'''

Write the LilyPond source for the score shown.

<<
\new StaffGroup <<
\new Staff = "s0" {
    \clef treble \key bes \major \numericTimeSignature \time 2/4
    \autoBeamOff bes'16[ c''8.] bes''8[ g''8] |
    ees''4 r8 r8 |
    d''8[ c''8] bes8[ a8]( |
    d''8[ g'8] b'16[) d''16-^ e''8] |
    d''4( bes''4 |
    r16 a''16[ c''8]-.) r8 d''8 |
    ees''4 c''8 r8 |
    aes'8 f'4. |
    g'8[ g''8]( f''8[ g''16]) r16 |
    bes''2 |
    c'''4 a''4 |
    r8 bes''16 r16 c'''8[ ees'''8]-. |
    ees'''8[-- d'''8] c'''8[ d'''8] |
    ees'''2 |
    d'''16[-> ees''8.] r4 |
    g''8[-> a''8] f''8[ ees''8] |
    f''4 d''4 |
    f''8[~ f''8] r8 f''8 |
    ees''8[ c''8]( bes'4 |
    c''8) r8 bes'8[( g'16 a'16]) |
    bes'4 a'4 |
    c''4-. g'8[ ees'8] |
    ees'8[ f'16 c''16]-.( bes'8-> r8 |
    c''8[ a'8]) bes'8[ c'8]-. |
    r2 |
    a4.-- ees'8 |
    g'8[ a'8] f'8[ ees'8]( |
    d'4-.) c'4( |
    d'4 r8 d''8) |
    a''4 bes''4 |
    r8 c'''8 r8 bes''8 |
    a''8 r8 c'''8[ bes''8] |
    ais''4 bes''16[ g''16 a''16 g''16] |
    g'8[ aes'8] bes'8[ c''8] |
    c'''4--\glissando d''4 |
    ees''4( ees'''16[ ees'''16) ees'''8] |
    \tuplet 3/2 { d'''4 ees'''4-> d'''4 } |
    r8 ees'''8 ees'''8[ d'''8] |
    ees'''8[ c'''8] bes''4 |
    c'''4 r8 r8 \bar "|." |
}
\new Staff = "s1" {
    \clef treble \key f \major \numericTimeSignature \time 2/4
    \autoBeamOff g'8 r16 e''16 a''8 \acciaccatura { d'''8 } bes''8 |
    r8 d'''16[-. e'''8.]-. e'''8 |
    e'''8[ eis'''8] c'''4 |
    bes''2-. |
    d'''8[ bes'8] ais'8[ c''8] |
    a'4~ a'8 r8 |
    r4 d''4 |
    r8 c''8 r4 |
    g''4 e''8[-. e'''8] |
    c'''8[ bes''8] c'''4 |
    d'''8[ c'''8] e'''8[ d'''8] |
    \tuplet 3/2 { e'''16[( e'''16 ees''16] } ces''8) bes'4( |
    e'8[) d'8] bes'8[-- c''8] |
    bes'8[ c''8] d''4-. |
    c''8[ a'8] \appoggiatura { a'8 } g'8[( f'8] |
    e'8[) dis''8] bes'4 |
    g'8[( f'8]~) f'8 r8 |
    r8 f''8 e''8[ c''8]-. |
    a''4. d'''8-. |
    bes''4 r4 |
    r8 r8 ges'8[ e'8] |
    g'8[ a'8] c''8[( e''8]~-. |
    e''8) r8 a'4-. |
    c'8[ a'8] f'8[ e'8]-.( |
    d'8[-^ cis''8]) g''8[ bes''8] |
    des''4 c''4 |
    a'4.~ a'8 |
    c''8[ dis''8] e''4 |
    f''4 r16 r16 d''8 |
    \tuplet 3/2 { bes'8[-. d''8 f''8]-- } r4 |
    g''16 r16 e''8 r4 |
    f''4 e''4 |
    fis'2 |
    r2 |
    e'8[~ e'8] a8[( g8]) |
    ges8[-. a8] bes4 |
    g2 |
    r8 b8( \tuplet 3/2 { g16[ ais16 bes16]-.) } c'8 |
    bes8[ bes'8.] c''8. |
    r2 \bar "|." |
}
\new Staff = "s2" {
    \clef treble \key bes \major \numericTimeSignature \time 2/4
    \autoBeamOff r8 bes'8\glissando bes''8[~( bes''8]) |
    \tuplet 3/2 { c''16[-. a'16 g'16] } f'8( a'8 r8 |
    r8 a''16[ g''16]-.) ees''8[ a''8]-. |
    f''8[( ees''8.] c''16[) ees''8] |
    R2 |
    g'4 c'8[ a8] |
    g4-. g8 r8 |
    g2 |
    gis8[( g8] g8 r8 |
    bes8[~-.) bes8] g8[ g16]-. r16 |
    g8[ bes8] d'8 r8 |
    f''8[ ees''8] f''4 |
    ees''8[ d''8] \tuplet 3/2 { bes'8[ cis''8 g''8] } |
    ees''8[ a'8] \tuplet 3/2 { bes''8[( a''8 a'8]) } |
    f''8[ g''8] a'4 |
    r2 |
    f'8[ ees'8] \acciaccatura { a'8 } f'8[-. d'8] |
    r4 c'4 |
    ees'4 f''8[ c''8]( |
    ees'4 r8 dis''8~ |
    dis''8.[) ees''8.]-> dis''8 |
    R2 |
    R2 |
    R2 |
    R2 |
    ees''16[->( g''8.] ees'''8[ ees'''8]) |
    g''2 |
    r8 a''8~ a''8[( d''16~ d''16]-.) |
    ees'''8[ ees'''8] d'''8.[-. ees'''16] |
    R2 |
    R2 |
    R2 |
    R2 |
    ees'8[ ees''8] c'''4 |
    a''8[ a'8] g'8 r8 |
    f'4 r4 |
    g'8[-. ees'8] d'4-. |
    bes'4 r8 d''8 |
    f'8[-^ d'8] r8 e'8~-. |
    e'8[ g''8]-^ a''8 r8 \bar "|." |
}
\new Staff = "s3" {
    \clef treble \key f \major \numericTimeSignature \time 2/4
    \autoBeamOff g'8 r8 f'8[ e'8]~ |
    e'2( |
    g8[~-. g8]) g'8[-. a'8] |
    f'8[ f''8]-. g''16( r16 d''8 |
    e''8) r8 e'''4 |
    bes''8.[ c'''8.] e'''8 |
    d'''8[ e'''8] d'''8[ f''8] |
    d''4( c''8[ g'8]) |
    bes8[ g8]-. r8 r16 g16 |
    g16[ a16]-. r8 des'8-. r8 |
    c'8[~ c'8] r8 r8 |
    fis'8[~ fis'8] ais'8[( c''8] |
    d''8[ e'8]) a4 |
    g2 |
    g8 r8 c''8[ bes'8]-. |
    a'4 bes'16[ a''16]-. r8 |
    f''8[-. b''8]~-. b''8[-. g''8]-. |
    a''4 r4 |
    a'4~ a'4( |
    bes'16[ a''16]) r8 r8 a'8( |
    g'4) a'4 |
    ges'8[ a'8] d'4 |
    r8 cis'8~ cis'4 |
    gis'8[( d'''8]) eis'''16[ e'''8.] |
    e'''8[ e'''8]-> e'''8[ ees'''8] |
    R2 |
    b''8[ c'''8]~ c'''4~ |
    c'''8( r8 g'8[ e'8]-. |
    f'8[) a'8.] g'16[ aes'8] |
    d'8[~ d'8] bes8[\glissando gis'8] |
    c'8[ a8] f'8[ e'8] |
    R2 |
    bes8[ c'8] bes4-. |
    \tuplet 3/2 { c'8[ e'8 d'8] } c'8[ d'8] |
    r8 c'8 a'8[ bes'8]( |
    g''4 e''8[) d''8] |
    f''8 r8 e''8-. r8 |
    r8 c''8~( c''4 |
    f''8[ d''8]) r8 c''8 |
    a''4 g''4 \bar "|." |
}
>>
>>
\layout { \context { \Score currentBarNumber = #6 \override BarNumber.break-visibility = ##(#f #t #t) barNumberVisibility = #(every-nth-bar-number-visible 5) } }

'''

Instruction
Please pick out every line above that contains the string "glissando".

Task output
    c'''4--\glissando d''4 |
    \autoBeamOff r8 bes'8\glissando bes''8[~( bes''8]) |
    d'8[~ d'8] bes8[\glissando gis'8] |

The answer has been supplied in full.